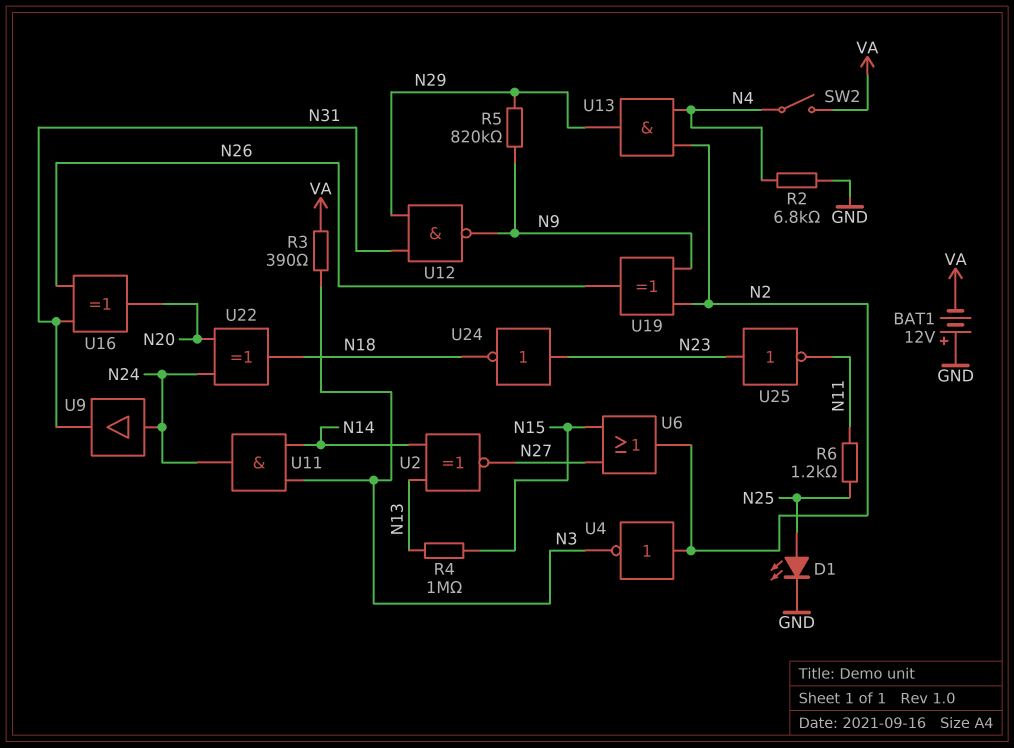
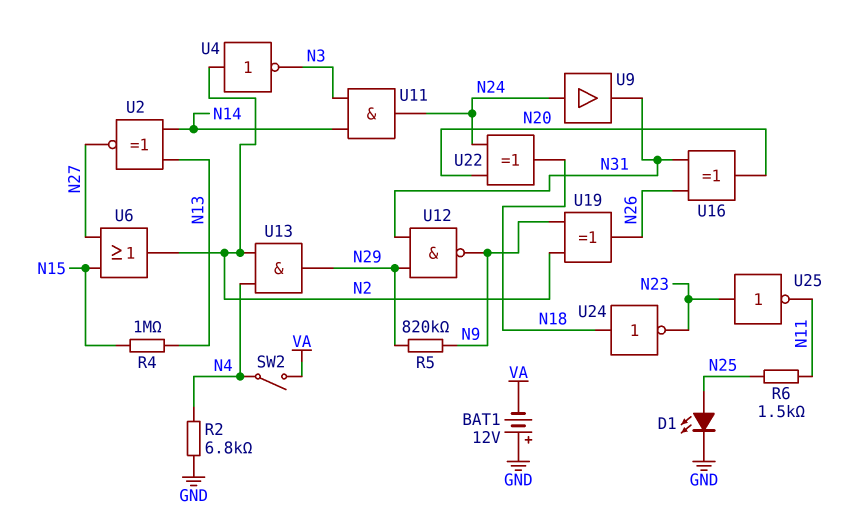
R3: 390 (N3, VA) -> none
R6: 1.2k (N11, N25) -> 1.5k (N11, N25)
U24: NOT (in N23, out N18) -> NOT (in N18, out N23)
...
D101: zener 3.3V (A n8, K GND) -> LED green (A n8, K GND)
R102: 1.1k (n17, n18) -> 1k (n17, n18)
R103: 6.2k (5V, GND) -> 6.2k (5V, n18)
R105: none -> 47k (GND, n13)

**Your goal**
Find the lines above that hold "none", then copy each of them.

**Response to the exercise**
R3: 390 (N3, VA) -> none
R105: none -> 47k (GND, n13)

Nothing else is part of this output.